*** DATASET EXTRACT Section Begins ***
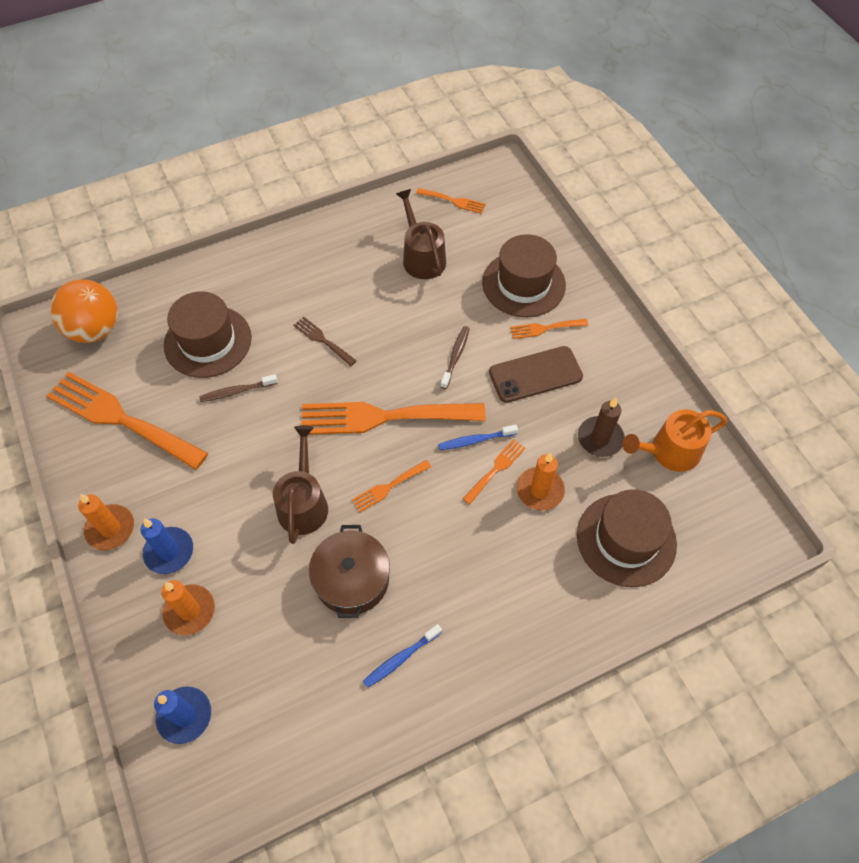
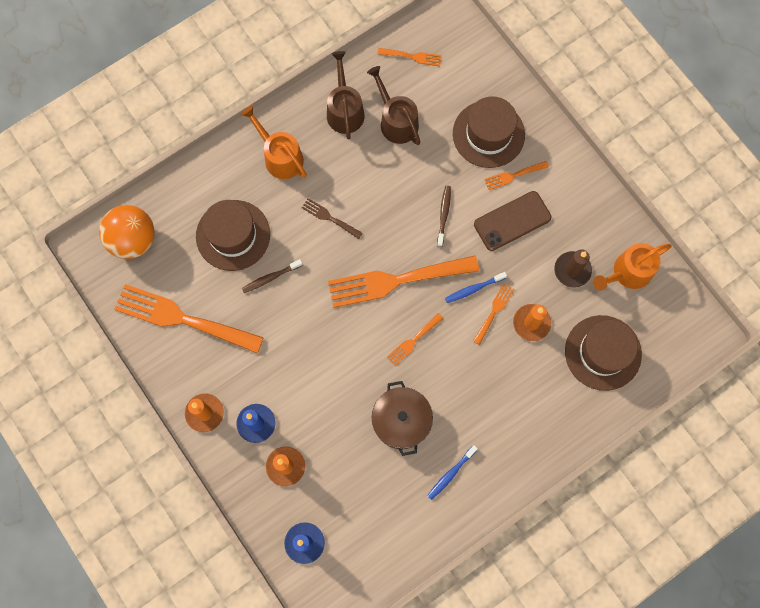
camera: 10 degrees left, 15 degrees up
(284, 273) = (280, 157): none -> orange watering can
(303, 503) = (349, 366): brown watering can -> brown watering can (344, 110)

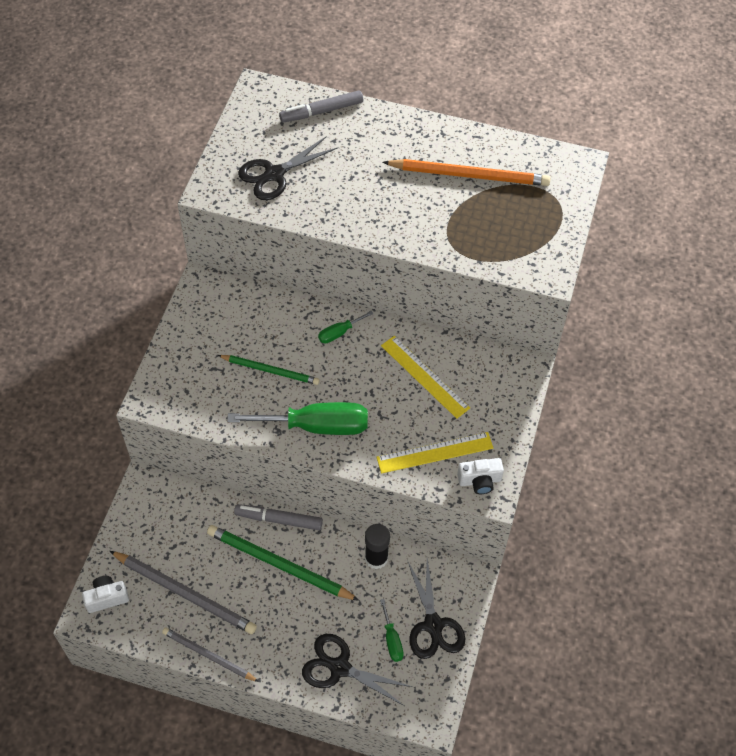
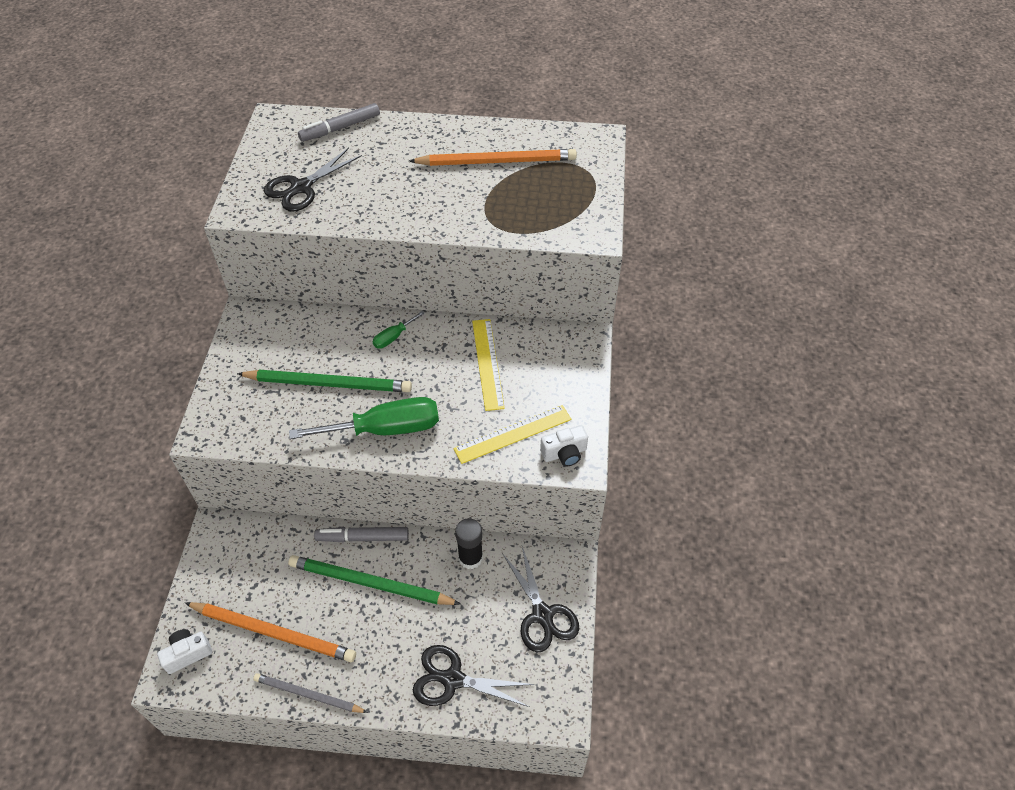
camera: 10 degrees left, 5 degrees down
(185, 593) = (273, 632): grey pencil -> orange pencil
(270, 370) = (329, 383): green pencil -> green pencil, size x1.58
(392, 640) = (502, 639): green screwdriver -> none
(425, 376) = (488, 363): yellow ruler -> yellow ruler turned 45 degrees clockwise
*** DATASET EXTRACT Section Ends ***
YOUR INSTRUCTIONS>
Everything in the records goes into your answer exactly, except the pictures.

YOUR SOLUTION>
camera: 10 degrees left, 15 degrees up
(284, 273) = (280, 157): none -> orange watering can
(303, 503) = (349, 366): brown watering can -> brown watering can (344, 110)

camera: 10 degrees left, 5 degrees down
(185, 593) = (273, 632): grey pencil -> orange pencil
(270, 370) = (329, 383): green pencil -> green pencil, size x1.58
(392, 640) = (502, 639): green screwdriver -> none
(425, 376) = (488, 363): yellow ruler -> yellow ruler turned 45 degrees clockwise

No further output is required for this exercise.